** Exercise aim **
Please set out each line below exactly as it stands, without the images.

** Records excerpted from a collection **
_____
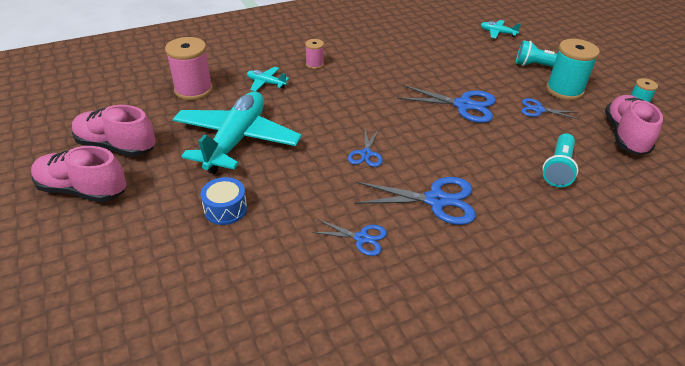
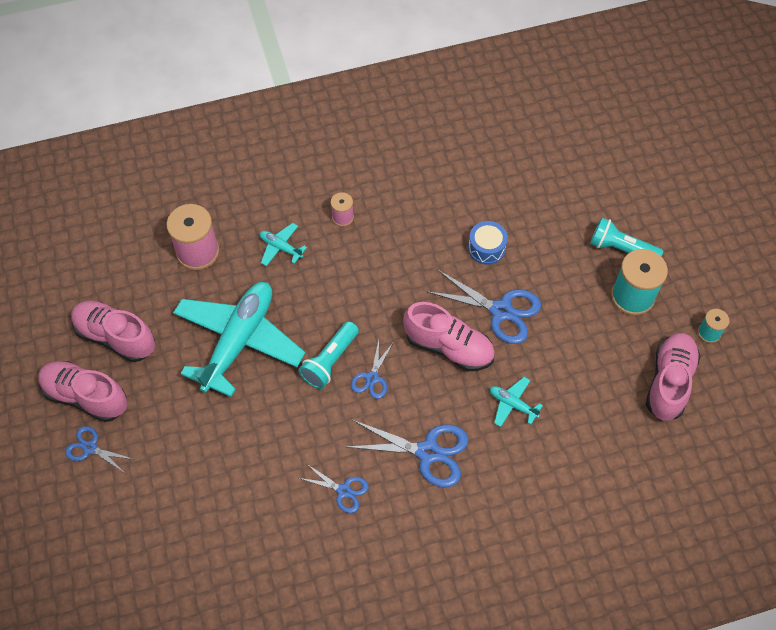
camera: 10 degrees right, 20 degrees up
blue drum [200,177,247,225] -> blue drum moved to [468,221,508,265]
turquoise plane [481,20,521,38] -> turquoise plane moved to [490,377,543,427]
blue scissors [521,98,579,120] -> blue scissors moved to [65,426,133,473]
turquoise flashlight [543,133,578,187] -> turquoise flashlight moved to [298,321,359,389]
none -> pink shoe [403,302,495,371]

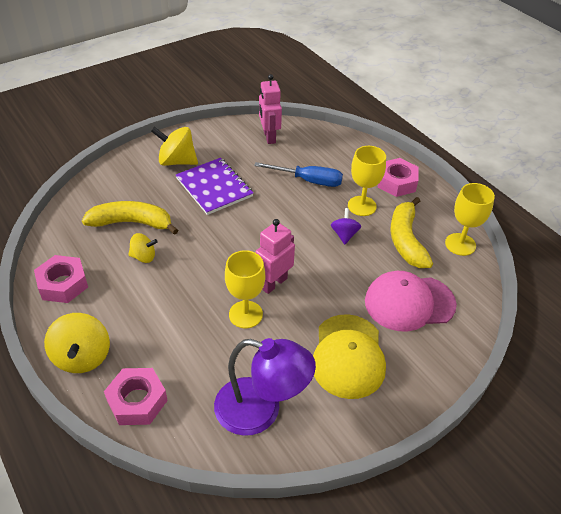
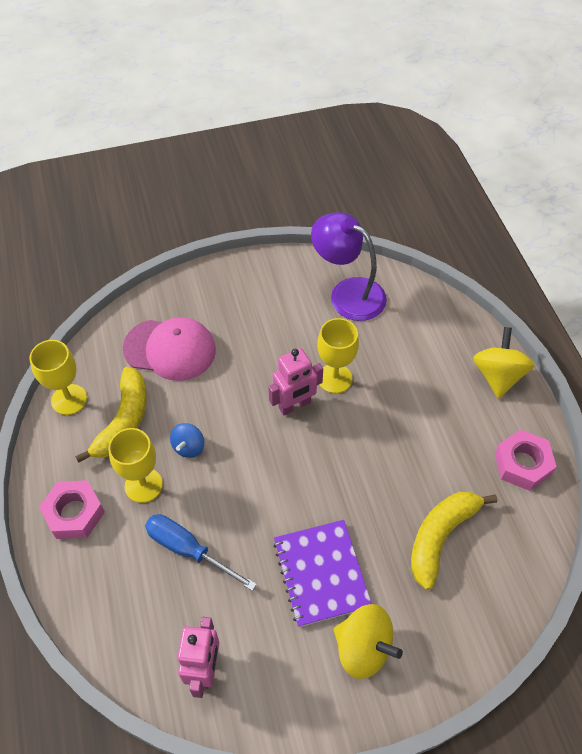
camera: 160 degrees left, 10 degrees up
yellow banana [82,201,178,235] -> yellow banana turned 105 degrees clockwise [411,492,497,590]
pink nut [104,368,168,425] -> none
yellow spinning top [128,233,157,263] -> none
yellow cap [313,314,386,399] -> none
purple spinning top [331,208,361,244] -> blue spinning top [170,423,204,458]

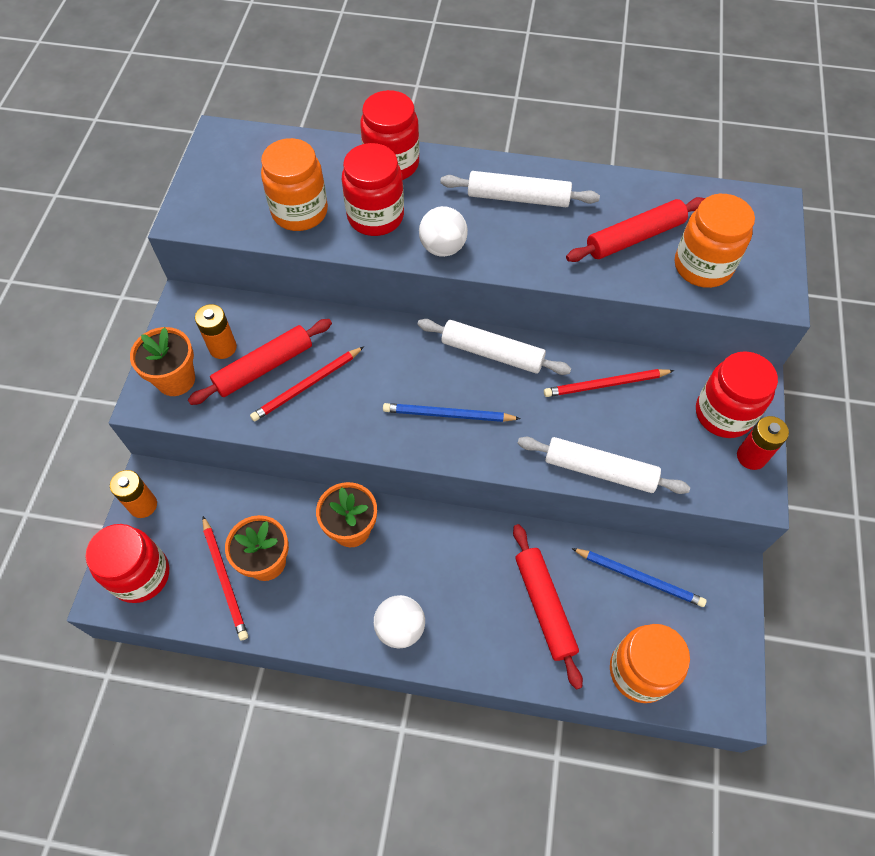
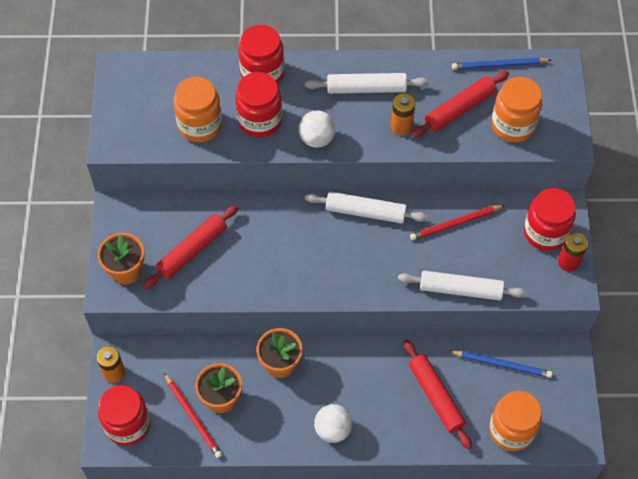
camera: 10 degrees left, 0 degrees up
orange battery [195,304,237,359] -> orange battery moved to [391,93,415,136]
red pencil [250,347,364,422] -> none
blue pencil [383,403,521,422] -> blue pencil moved to [452,57,551,70]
_____
** Written response **
camera: 10 degrees right, 20 degrees up
blue drum [200,177,247,225] -> blue drum moved to [468,221,508,265]
turquoise plane [481,20,521,38] -> turquoise plane moved to [490,377,543,427]
blue scissors [521,98,579,120] -> blue scissors moved to [65,426,133,473]
turquoise flashlight [543,133,578,187] -> turquoise flashlight moved to [298,321,359,389]
none -> pink shoe [403,302,495,371]

camera: 160 degrees left, 10 degrees up
yellow banana [82,201,178,235] -> yellow banana turned 105 degrees clockwise [411,492,497,590]
pink nut [104,368,168,425] -> none
yellow spinning top [128,233,157,263] -> none
yellow cap [313,314,386,399] -> none
purple spinning top [331,208,361,244] -> blue spinning top [170,423,204,458]

camera: 10 degrees left, 0 degrees up
orange battery [195,304,237,359] -> orange battery moved to [391,93,415,136]
red pencil [250,347,364,422] -> none
blue pencil [383,403,521,422] -> blue pencil moved to [452,57,551,70]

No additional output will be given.